Collection entries:

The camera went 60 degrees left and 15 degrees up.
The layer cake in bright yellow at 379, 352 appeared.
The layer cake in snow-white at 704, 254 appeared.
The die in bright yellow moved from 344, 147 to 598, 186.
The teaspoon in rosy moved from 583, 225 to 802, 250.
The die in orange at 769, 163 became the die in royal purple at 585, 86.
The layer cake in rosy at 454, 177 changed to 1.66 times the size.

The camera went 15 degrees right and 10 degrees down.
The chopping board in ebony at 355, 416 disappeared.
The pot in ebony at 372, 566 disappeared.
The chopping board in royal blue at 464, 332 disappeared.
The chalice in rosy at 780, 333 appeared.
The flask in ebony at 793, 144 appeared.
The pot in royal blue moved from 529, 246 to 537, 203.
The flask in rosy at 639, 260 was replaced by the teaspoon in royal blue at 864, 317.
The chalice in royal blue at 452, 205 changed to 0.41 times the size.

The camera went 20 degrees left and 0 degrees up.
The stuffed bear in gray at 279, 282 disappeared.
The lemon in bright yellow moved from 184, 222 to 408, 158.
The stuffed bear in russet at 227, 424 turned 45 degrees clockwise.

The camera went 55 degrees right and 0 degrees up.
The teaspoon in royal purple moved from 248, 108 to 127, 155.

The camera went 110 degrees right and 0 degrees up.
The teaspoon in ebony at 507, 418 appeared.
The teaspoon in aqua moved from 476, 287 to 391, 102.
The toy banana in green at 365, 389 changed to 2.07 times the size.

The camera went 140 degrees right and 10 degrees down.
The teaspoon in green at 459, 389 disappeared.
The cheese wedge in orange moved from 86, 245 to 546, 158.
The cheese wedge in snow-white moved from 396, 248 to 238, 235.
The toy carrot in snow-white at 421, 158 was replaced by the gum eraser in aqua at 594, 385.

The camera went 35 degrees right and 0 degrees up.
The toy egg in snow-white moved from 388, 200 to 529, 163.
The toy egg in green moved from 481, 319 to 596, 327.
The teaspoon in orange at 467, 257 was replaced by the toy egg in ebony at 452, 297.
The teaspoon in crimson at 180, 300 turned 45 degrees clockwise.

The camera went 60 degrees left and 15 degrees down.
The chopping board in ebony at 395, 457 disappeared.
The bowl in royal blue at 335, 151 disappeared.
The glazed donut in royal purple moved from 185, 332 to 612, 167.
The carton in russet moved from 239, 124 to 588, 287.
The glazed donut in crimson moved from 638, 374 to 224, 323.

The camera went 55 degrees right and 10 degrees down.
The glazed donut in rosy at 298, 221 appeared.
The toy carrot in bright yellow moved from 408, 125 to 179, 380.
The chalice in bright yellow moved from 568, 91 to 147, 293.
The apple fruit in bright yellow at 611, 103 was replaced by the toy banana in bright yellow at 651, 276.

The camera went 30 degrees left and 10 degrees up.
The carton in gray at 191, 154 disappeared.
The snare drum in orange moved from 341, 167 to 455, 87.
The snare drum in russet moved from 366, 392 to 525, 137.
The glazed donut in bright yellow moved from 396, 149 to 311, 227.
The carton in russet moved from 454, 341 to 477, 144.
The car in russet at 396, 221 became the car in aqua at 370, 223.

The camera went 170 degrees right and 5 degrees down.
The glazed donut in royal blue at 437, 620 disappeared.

» **Task details**:
Please copy, word for word, every line from the first line of the records through the line containing "The die in orange", with both of those lines included and nothing else.

» **Result**:
The camera went 60 degrees left and 15 degrees up.
The layer cake in bright yellow at 379, 352 appeared.
The layer cake in snow-white at 704, 254 appeared.
The die in bright yellow moved from 344, 147 to 598, 186.
The teaspoon in rosy moved from 583, 225 to 802, 250.
The die in orange at 769, 163 became the die in royal purple at 585, 86.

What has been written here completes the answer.